Your objective:
Transcribe the records that follow in their entirety, omitting any pictures.

Study material:
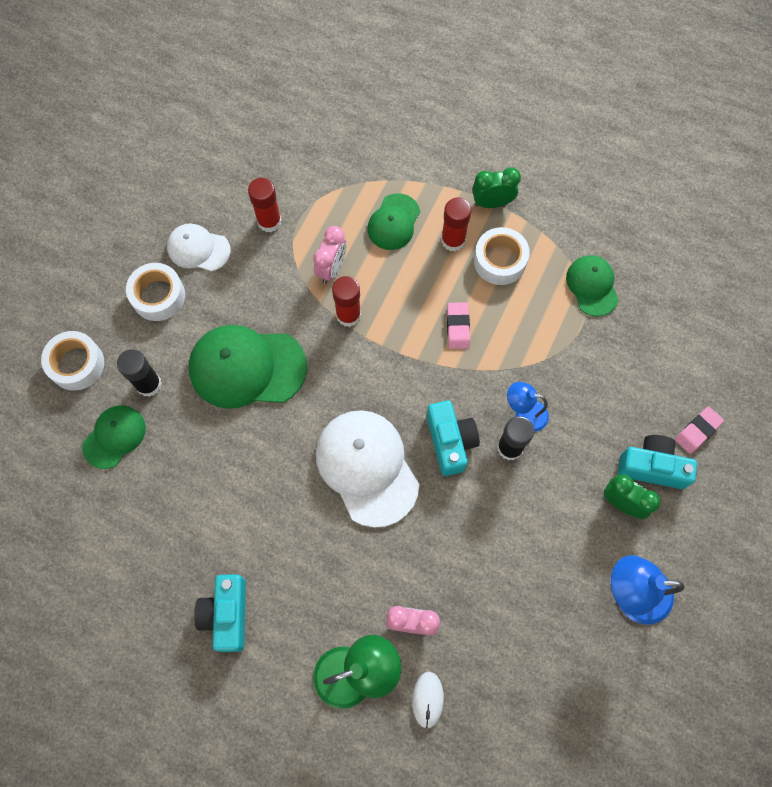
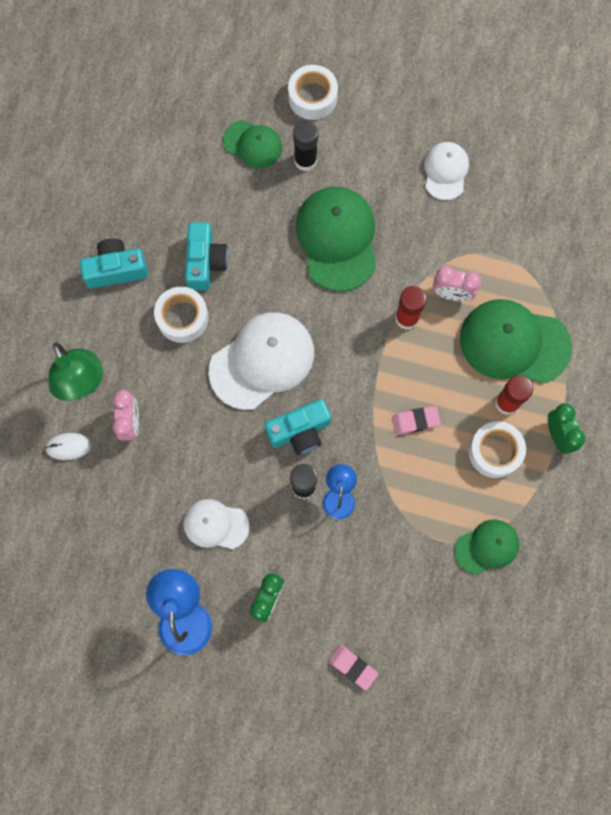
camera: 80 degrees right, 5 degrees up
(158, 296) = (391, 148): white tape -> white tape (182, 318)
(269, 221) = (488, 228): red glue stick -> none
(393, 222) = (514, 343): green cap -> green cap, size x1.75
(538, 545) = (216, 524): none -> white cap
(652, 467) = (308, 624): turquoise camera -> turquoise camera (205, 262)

Expected answer:
camera: 80 degrees right, 5 degrees up
(158, 296) = (391, 148): white tape -> white tape (182, 318)
(269, 221) = (488, 228): red glue stick -> none
(393, 222) = (514, 343): green cap -> green cap, size x1.75
(538, 545) = (216, 524): none -> white cap
(652, 467) = (308, 624): turquoise camera -> turquoise camera (205, 262)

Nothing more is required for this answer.